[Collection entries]
##############################

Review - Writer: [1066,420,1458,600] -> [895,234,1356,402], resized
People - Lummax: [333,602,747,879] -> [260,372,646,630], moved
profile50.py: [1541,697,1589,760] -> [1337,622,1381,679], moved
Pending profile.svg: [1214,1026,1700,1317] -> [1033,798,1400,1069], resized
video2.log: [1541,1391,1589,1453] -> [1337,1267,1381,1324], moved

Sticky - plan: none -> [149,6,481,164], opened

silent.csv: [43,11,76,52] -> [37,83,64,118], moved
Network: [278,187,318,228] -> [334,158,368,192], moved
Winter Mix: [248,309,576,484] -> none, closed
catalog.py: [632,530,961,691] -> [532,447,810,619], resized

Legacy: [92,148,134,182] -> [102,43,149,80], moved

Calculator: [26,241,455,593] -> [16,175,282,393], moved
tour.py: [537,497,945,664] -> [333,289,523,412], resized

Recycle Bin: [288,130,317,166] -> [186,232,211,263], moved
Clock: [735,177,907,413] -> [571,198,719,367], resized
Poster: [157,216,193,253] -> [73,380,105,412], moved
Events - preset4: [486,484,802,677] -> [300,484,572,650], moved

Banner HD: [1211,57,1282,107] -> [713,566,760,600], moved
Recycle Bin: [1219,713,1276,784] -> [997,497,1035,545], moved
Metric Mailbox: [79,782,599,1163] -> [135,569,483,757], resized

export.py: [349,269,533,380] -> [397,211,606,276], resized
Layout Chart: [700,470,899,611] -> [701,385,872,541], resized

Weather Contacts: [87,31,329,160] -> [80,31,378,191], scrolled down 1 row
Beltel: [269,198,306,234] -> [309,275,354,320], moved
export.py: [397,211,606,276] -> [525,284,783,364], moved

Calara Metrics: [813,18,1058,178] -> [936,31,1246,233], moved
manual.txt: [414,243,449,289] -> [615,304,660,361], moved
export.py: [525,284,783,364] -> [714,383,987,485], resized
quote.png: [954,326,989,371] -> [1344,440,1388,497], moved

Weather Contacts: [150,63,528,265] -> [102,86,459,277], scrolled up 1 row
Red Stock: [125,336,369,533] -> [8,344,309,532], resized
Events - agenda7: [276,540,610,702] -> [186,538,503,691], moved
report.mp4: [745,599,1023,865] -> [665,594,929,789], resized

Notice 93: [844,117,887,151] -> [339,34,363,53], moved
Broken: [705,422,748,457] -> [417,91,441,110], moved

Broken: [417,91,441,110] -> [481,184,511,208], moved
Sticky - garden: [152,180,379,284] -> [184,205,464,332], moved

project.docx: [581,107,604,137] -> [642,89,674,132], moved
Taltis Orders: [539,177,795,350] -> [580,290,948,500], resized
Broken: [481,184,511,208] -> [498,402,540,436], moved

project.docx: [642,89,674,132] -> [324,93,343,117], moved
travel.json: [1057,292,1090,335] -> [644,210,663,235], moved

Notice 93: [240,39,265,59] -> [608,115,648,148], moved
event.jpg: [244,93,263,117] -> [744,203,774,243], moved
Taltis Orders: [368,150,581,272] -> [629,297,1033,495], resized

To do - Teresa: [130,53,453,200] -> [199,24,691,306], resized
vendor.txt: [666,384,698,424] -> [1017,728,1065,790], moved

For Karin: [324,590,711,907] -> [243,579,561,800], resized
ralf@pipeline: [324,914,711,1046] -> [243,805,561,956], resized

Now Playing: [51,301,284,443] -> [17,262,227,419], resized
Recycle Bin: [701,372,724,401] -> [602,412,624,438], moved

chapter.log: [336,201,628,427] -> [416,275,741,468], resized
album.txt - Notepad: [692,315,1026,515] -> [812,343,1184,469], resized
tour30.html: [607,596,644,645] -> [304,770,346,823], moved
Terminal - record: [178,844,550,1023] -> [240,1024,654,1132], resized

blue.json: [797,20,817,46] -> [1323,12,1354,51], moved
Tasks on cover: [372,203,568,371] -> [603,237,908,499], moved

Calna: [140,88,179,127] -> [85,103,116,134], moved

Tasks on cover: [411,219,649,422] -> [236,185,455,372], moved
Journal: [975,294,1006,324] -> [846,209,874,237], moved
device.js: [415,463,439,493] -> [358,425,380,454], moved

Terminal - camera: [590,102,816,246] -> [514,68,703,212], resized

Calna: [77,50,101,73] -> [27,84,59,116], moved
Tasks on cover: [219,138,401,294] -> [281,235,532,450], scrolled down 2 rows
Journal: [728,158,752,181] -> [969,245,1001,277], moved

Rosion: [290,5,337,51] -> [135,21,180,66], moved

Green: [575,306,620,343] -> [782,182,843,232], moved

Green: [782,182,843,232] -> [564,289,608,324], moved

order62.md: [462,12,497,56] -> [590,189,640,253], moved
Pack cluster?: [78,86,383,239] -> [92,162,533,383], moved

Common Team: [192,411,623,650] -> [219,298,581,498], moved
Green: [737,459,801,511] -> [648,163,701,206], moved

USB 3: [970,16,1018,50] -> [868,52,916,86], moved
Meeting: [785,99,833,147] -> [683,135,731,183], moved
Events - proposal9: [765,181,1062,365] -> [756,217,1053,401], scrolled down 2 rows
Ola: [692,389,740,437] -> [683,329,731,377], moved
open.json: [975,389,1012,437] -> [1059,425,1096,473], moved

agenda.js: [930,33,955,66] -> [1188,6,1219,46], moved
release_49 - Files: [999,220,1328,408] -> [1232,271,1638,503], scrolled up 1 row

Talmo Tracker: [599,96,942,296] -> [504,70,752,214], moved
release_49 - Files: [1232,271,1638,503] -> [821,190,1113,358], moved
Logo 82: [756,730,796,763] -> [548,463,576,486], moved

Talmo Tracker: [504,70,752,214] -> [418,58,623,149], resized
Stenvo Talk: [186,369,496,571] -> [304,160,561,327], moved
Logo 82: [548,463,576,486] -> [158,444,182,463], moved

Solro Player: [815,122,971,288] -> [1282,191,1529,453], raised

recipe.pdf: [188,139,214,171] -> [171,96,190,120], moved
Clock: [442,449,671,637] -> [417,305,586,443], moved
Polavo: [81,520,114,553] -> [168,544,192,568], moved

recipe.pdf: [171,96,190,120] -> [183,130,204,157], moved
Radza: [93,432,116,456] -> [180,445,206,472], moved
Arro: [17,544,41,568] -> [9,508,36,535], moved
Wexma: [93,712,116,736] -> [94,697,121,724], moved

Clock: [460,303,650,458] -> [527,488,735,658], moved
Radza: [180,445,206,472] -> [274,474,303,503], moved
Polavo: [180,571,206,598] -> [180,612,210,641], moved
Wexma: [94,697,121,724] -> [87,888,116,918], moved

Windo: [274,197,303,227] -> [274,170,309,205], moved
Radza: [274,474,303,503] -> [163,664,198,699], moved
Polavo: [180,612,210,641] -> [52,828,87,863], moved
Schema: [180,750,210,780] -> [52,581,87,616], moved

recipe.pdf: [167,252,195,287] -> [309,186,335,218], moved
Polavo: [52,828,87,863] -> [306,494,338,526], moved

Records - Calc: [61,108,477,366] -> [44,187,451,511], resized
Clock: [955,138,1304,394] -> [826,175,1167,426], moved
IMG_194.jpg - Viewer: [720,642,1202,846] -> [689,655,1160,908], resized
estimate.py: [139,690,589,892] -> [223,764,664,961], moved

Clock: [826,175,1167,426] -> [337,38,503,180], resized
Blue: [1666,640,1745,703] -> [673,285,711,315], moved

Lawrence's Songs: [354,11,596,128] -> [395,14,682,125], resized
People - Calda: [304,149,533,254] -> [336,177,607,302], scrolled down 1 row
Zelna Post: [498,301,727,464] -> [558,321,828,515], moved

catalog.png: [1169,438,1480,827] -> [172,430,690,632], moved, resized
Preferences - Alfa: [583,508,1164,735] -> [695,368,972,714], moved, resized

##############################

• WHAT YOU NEED TO DO:
Take the entries above and copy them exactly from the first line through the line with "Pending profile.svg: [1214,1026,1700,1317]"; leave out every line after it.

• EXPECTED OUTPUT:
Review - Writer: [1066,420,1458,600] -> [895,234,1356,402], resized
People - Lummax: [333,602,747,879] -> [260,372,646,630], moved
profile50.py: [1541,697,1589,760] -> [1337,622,1381,679], moved
Pending profile.svg: [1214,1026,1700,1317] -> [1033,798,1400,1069], resized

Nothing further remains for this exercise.